= Entries shown =
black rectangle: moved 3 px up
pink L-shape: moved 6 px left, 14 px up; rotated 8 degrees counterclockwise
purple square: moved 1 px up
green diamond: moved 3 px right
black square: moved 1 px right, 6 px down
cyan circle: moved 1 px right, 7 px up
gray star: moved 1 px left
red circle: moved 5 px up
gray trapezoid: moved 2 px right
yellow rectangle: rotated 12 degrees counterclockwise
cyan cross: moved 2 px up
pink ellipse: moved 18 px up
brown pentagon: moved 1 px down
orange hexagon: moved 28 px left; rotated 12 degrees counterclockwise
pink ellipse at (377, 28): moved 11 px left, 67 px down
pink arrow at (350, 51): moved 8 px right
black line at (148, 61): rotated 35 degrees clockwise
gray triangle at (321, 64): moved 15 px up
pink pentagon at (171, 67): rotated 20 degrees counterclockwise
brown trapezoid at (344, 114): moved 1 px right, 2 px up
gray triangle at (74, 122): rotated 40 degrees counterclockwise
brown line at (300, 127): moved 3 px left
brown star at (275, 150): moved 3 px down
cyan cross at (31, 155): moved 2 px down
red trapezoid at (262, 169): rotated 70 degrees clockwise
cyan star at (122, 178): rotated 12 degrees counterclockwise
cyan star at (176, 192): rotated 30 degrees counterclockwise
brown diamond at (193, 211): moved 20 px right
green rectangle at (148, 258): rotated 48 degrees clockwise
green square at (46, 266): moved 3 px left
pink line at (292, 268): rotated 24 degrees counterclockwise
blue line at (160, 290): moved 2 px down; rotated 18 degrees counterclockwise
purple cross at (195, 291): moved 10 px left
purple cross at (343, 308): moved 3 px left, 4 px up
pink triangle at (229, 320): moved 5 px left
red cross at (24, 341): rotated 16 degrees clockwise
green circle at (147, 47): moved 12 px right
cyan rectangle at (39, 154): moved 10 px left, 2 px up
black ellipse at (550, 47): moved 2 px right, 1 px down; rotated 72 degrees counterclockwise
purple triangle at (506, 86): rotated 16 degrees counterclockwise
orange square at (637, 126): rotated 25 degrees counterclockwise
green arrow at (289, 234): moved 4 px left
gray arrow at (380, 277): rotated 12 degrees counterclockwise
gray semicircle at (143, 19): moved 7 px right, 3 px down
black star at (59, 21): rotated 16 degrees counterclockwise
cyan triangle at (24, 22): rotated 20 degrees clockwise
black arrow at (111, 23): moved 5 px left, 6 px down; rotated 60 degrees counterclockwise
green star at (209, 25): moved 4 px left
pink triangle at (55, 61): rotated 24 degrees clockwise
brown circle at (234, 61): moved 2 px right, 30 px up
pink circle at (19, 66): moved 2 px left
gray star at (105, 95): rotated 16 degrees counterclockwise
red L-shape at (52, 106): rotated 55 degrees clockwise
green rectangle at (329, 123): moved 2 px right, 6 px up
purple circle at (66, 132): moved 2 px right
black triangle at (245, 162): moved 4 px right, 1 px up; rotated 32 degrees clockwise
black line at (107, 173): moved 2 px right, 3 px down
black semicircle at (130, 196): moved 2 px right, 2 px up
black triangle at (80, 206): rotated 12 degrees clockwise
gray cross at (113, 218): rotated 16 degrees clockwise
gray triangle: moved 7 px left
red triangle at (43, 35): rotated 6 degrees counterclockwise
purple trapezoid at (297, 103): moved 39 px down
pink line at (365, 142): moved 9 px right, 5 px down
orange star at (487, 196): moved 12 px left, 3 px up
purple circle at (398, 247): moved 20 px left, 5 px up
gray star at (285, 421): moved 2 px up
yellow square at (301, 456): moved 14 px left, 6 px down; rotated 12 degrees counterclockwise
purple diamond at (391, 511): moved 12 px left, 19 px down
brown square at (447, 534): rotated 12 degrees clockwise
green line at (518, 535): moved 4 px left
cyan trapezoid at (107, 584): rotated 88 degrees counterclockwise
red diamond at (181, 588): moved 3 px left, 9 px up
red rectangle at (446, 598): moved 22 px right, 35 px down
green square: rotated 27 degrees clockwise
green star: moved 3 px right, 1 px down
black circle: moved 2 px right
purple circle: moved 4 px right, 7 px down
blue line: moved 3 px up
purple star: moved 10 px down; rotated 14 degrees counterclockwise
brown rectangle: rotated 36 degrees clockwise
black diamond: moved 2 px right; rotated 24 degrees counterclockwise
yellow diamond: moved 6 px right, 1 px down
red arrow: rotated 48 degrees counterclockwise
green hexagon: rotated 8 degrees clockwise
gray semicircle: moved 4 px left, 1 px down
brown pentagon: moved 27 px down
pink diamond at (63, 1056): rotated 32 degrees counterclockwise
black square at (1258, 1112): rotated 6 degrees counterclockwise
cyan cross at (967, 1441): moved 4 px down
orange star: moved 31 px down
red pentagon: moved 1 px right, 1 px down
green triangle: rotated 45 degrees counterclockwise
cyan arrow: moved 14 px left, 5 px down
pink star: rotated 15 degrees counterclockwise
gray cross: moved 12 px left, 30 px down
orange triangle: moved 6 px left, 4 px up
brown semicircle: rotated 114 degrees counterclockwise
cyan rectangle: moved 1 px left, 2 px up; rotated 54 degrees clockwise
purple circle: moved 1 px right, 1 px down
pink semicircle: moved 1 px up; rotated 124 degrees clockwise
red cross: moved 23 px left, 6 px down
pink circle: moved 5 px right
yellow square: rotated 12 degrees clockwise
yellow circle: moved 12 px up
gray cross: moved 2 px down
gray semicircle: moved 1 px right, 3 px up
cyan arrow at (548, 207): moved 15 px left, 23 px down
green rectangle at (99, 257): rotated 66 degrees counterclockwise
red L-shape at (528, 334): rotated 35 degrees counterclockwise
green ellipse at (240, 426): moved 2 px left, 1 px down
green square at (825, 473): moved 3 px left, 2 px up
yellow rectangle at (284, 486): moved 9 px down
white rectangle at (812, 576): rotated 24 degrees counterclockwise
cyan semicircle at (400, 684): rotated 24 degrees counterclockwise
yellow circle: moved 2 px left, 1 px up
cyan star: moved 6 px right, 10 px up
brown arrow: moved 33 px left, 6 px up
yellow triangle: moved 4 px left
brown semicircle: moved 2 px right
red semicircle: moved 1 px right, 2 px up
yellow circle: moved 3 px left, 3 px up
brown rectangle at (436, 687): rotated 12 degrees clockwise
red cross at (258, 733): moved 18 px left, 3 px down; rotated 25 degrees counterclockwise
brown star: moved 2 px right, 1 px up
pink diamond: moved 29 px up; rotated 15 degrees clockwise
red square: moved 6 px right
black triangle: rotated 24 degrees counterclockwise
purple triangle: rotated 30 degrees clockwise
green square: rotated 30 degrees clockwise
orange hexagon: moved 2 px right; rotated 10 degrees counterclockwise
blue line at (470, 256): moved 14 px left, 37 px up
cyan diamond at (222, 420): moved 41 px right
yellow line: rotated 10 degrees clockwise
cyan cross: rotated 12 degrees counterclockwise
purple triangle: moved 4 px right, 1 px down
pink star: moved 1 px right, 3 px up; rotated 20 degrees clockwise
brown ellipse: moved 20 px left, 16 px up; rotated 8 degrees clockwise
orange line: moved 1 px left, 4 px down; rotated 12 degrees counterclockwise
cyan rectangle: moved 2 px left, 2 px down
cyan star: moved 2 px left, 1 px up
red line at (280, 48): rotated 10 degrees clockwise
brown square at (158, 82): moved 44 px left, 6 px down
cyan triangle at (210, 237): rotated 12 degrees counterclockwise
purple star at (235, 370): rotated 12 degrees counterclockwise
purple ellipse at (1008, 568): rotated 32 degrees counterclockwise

= Task =
Repeat the material in full. Nothing may differ.

= Your solution =
black rectangle: moved 3 px up
pink L-shape: moved 6 px left, 14 px up; rotated 8 degrees counterclockwise
purple square: moved 1 px up
green diamond: moved 3 px right
black square: moved 1 px right, 6 px down
cyan circle: moved 1 px right, 7 px up
gray star: moved 1 px left
red circle: moved 5 px up
gray trapezoid: moved 2 px right
yellow rectangle: rotated 12 degrees counterclockwise
cyan cross: moved 2 px up
pink ellipse: moved 18 px up
brown pentagon: moved 1 px down
orange hexagon: moved 28 px left; rotated 12 degrees counterclockwise
pink ellipse at (377, 28): moved 11 px left, 67 px down
pink arrow at (350, 51): moved 8 px right
black line at (148, 61): rotated 35 degrees clockwise
gray triangle at (321, 64): moved 15 px up
pink pentagon at (171, 67): rotated 20 degrees counterclockwise
brown trapezoid at (344, 114): moved 1 px right, 2 px up
gray triangle at (74, 122): rotated 40 degrees counterclockwise
brown line at (300, 127): moved 3 px left
brown star at (275, 150): moved 3 px down
cyan cross at (31, 155): moved 2 px down
red trapezoid at (262, 169): rotated 70 degrees clockwise
cyan star at (122, 178): rotated 12 degrees counterclockwise
cyan star at (176, 192): rotated 30 degrees counterclockwise
brown diamond at (193, 211): moved 20 px right
green rectangle at (148, 258): rotated 48 degrees clockwise
green square at (46, 266): moved 3 px left
pink line at (292, 268): rotated 24 degrees counterclockwise
blue line at (160, 290): moved 2 px down; rotated 18 degrees counterclockwise
purple cross at (195, 291): moved 10 px left
purple cross at (343, 308): moved 3 px left, 4 px up
pink triangle at (229, 320): moved 5 px left
red cross at (24, 341): rotated 16 degrees clockwise
green circle at (147, 47): moved 12 px right
cyan rectangle at (39, 154): moved 10 px left, 2 px up
black ellipse at (550, 47): moved 2 px right, 1 px down; rotated 72 degrees counterclockwise
purple triangle at (506, 86): rotated 16 degrees counterclockwise
orange square at (637, 126): rotated 25 degrees counterclockwise
green arrow at (289, 234): moved 4 px left
gray arrow at (380, 277): rotated 12 degrees counterclockwise
gray semicircle at (143, 19): moved 7 px right, 3 px down
black star at (59, 21): rotated 16 degrees counterclockwise
cyan triangle at (24, 22): rotated 20 degrees clockwise
black arrow at (111, 23): moved 5 px left, 6 px down; rotated 60 degrees counterclockwise
green star at (209, 25): moved 4 px left
pink triangle at (55, 61): rotated 24 degrees clockwise
brown circle at (234, 61): moved 2 px right, 30 px up
pink circle at (19, 66): moved 2 px left
gray star at (105, 95): rotated 16 degrees counterclockwise
red L-shape at (52, 106): rotated 55 degrees clockwise
green rectangle at (329, 123): moved 2 px right, 6 px up
purple circle at (66, 132): moved 2 px right
black triangle at (245, 162): moved 4 px right, 1 px up; rotated 32 degrees clockwise
black line at (107, 173): moved 2 px right, 3 px down
black semicircle at (130, 196): moved 2 px right, 2 px up
black triangle at (80, 206): rotated 12 degrees clockwise
gray cross at (113, 218): rotated 16 degrees clockwise
gray triangle: moved 7 px left
red triangle at (43, 35): rotated 6 degrees counterclockwise
purple trapezoid at (297, 103): moved 39 px down
pink line at (365, 142): moved 9 px right, 5 px down
orange star at (487, 196): moved 12 px left, 3 px up
purple circle at (398, 247): moved 20 px left, 5 px up
gray star at (285, 421): moved 2 px up
yellow square at (301, 456): moved 14 px left, 6 px down; rotated 12 degrees counterclockwise
purple diamond at (391, 511): moved 12 px left, 19 px down
brown square at (447, 534): rotated 12 degrees clockwise
green line at (518, 535): moved 4 px left
cyan trapezoid at (107, 584): rotated 88 degrees counterclockwise
red diamond at (181, 588): moved 3 px left, 9 px up
red rectangle at (446, 598): moved 22 px right, 35 px down
green square: rotated 27 degrees clockwise
green star: moved 3 px right, 1 px down
black circle: moved 2 px right
purple circle: moved 4 px right, 7 px down
blue line: moved 3 px up
purple star: moved 10 px down; rotated 14 degrees counterclockwise
brown rectangle: rotated 36 degrees clockwise
black diamond: moved 2 px right; rotated 24 degrees counterclockwise
yellow diamond: moved 6 px right, 1 px down
red arrow: rotated 48 degrees counterclockwise
green hexagon: rotated 8 degrees clockwise
gray semicircle: moved 4 px left, 1 px down
brown pentagon: moved 27 px down
pink diamond at (63, 1056): rotated 32 degrees counterclockwise
black square at (1258, 1112): rotated 6 degrees counterclockwise
cyan cross at (967, 1441): moved 4 px down
orange star: moved 31 px down
red pentagon: moved 1 px right, 1 px down
green triangle: rotated 45 degrees counterclockwise
cyan arrow: moved 14 px left, 5 px down
pink star: rotated 15 degrees counterclockwise
gray cross: moved 12 px left, 30 px down
orange triangle: moved 6 px left, 4 px up
brown semicircle: rotated 114 degrees counterclockwise
cyan rectangle: moved 1 px left, 2 px up; rotated 54 degrees clockwise
purple circle: moved 1 px right, 1 px down
pink semicircle: moved 1 px up; rotated 124 degrees clockwise
red cross: moved 23 px left, 6 px down
pink circle: moved 5 px right
yellow square: rotated 12 degrees clockwise
yellow circle: moved 12 px up
gray cross: moved 2 px down
gray semicircle: moved 1 px right, 3 px up
cyan arrow at (548, 207): moved 15 px left, 23 px down
green rectangle at (99, 257): rotated 66 degrees counterclockwise
red L-shape at (528, 334): rotated 35 degrees counterclockwise
green ellipse at (240, 426): moved 2 px left, 1 px down
green square at (825, 473): moved 3 px left, 2 px up
yellow rectangle at (284, 486): moved 9 px down
white rectangle at (812, 576): rotated 24 degrees counterclockwise
cyan semicircle at (400, 684): rotated 24 degrees counterclockwise
yellow circle: moved 2 px left, 1 px up
cyan star: moved 6 px right, 10 px up
brown arrow: moved 33 px left, 6 px up
yellow triangle: moved 4 px left
brown semicircle: moved 2 px right
red semicircle: moved 1 px right, 2 px up
yellow circle: moved 3 px left, 3 px up
brown rectangle at (436, 687): rotated 12 degrees clockwise
red cross at (258, 733): moved 18 px left, 3 px down; rotated 25 degrees counterclockwise
brown star: moved 2 px right, 1 px up
pink diamond: moved 29 px up; rotated 15 degrees clockwise
red square: moved 6 px right
black triangle: rotated 24 degrees counterclockwise
purple triangle: rotated 30 degrees clockwise
green square: rotated 30 degrees clockwise
orange hexagon: moved 2 px right; rotated 10 degrees counterclockwise
blue line at (470, 256): moved 14 px left, 37 px up
cyan diamond at (222, 420): moved 41 px right
yellow line: rotated 10 degrees clockwise
cyan cross: rotated 12 degrees counterclockwise
purple triangle: moved 4 px right, 1 px down
pink star: moved 1 px right, 3 px up; rotated 20 degrees clockwise
brown ellipse: moved 20 px left, 16 px up; rotated 8 degrees clockwise
orange line: moved 1 px left, 4 px down; rotated 12 degrees counterclockwise
cyan rectangle: moved 2 px left, 2 px down
cyan star: moved 2 px left, 1 px up
red line at (280, 48): rotated 10 degrees clockwise
brown square at (158, 82): moved 44 px left, 6 px down
cyan triangle at (210, 237): rotated 12 degrees counterclockwise
purple star at (235, 370): rotated 12 degrees counterclockwise
purple ellipse at (1008, 568): rotated 32 degrees counterclockwise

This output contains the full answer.